Input material below:
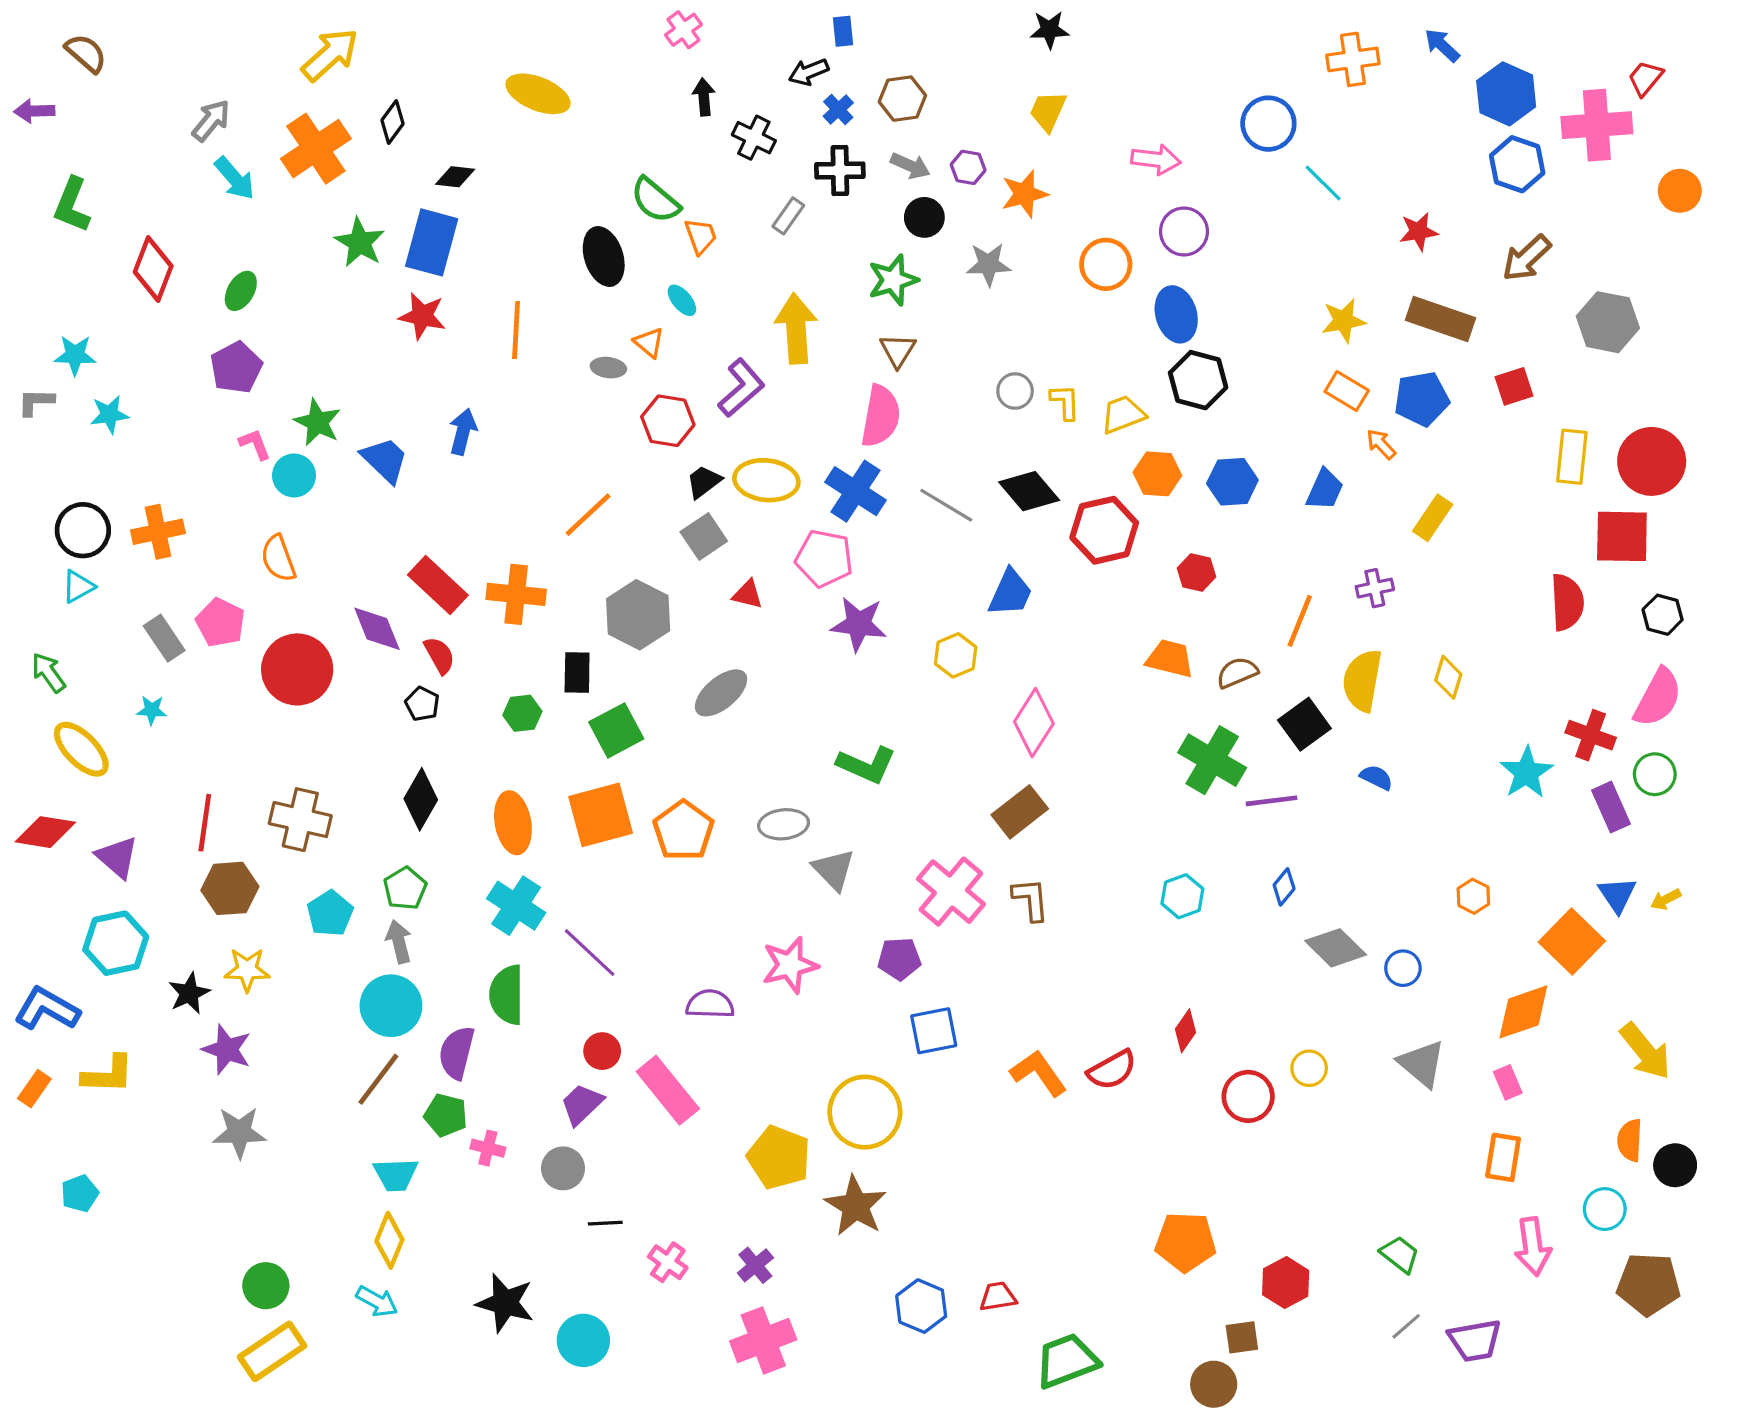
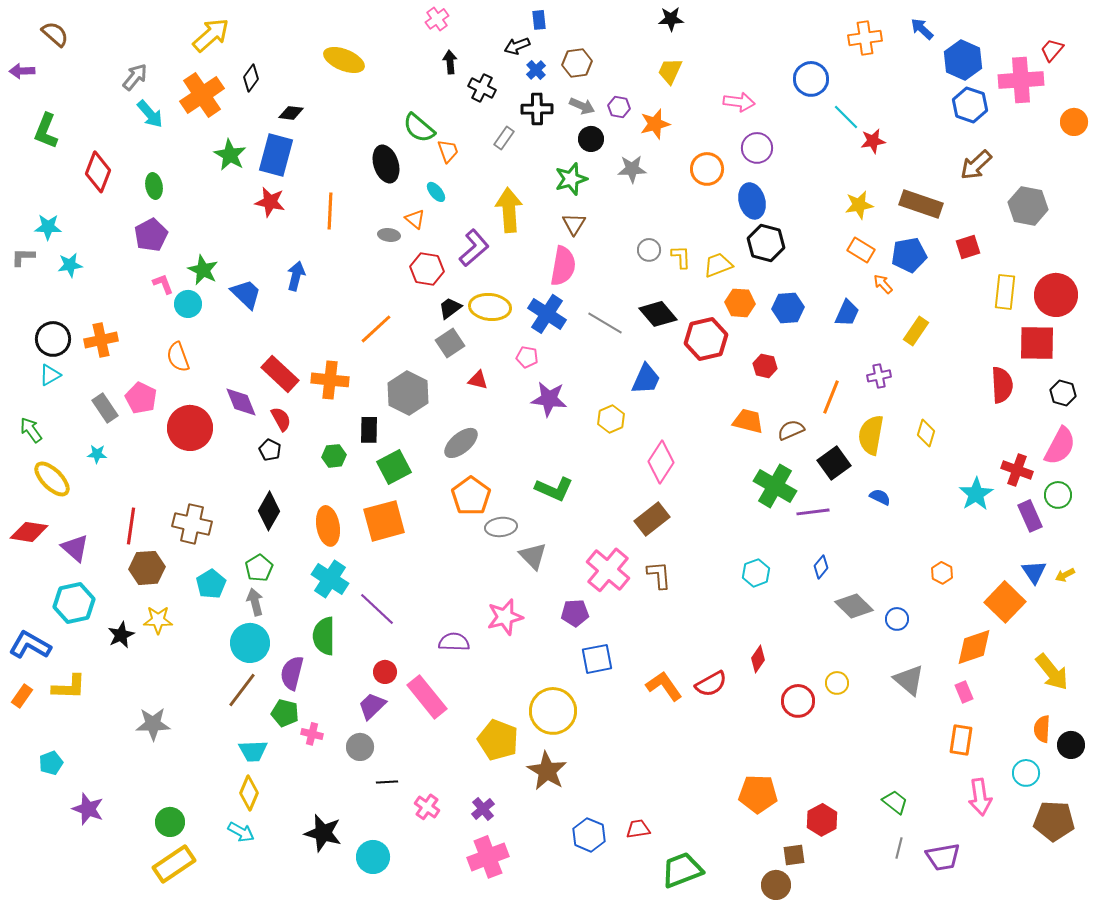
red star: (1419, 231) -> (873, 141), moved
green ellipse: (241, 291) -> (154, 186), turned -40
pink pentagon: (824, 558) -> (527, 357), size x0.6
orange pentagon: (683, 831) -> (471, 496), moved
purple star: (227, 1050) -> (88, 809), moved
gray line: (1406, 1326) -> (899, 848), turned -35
End of Input material.
- _What is expected_:
In the lines above, find each one with "turned" and list it.

- _Expected answer_:
green ellipse: (241, 291) -> (154, 186), turned -40
gray line: (1406, 1326) -> (899, 848), turned -35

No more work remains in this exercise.